[Recorded data]
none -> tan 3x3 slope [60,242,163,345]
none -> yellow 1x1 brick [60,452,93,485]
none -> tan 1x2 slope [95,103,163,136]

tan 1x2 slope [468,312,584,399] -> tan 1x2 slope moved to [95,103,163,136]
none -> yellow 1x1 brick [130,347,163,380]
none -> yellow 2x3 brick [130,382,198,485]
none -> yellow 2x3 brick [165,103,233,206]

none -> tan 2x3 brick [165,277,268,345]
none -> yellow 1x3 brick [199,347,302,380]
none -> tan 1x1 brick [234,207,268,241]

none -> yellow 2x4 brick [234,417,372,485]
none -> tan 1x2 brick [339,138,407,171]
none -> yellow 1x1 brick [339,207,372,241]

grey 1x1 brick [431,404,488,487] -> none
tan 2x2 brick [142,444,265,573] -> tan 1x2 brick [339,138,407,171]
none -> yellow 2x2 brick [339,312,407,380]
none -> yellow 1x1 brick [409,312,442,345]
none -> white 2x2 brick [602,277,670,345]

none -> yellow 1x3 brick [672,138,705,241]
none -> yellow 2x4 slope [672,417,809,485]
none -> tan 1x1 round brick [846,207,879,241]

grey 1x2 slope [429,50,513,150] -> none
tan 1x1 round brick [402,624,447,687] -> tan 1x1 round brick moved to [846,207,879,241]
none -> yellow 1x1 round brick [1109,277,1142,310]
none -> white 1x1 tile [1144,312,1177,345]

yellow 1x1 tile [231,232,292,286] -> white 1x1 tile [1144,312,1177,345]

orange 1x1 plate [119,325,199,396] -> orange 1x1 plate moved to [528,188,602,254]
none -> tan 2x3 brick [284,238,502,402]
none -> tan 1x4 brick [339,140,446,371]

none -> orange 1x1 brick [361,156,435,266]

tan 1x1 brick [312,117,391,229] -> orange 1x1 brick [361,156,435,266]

#### Aim of the exercise
Copy the entries above exactly, but only from the line holding "none -> white 2x2 brick [602,277,670,345]" through the line holding "tan 1x1 round brick [402,624,447,687]", both included.

#### Written answer
none -> white 2x2 brick [602,277,670,345]

none -> yellow 1x3 brick [672,138,705,241]
none -> yellow 2x4 slope [672,417,809,485]
none -> tan 1x1 round brick [846,207,879,241]

grey 1x2 slope [429,50,513,150] -> none
tan 1x1 round brick [402,624,447,687] -> tan 1x1 round brick moved to [846,207,879,241]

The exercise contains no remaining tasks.